Extracted material —
# # #
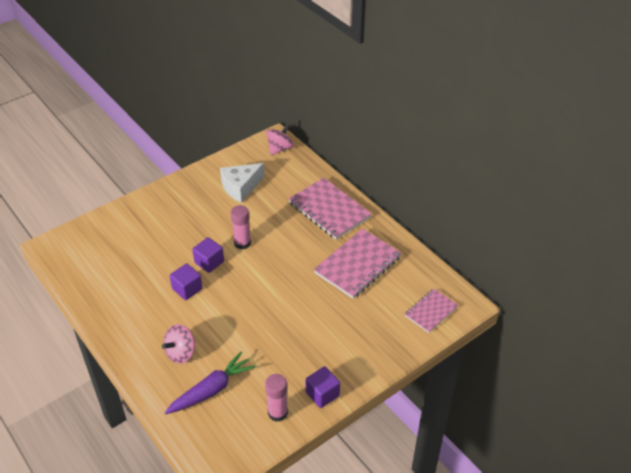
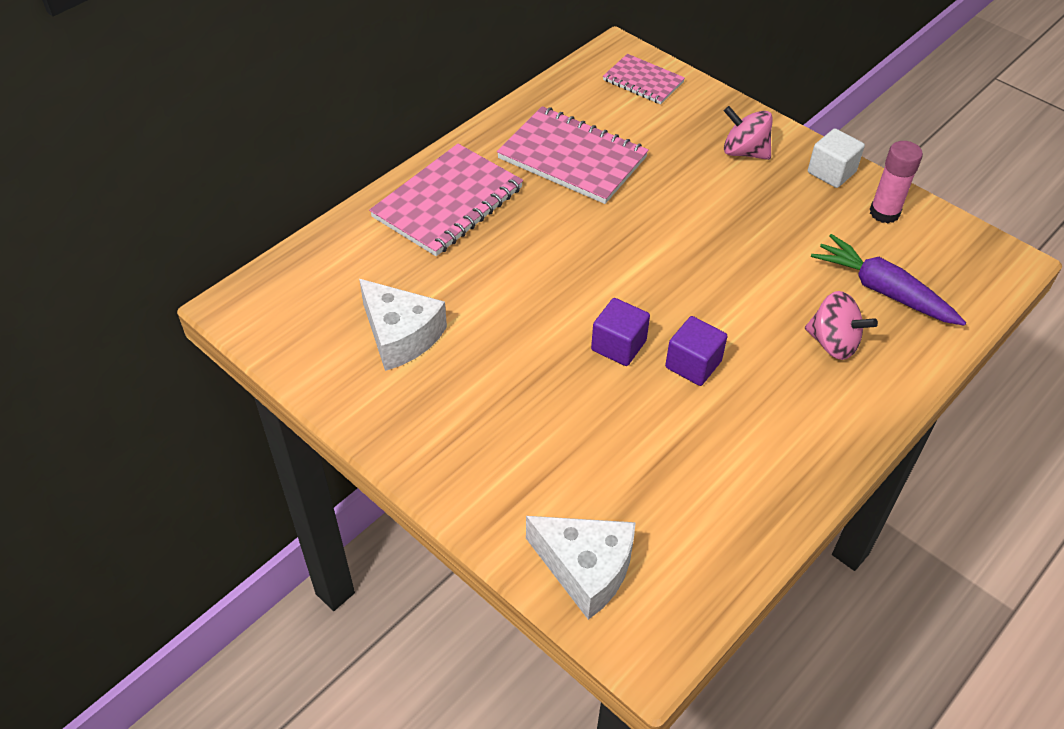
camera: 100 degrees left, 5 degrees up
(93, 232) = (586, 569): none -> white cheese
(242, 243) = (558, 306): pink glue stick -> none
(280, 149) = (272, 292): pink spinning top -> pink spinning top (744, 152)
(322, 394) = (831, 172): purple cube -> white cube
# # #
Exercise goal —
Everything in the material above is to be reproduced exactly, pictures aside.

Expected answer —
camera: 100 degrees left, 5 degrees up
(93, 232) = (586, 569): none -> white cheese
(242, 243) = (558, 306): pink glue stick -> none
(280, 149) = (272, 292): pink spinning top -> pink spinning top (744, 152)
(322, 394) = (831, 172): purple cube -> white cube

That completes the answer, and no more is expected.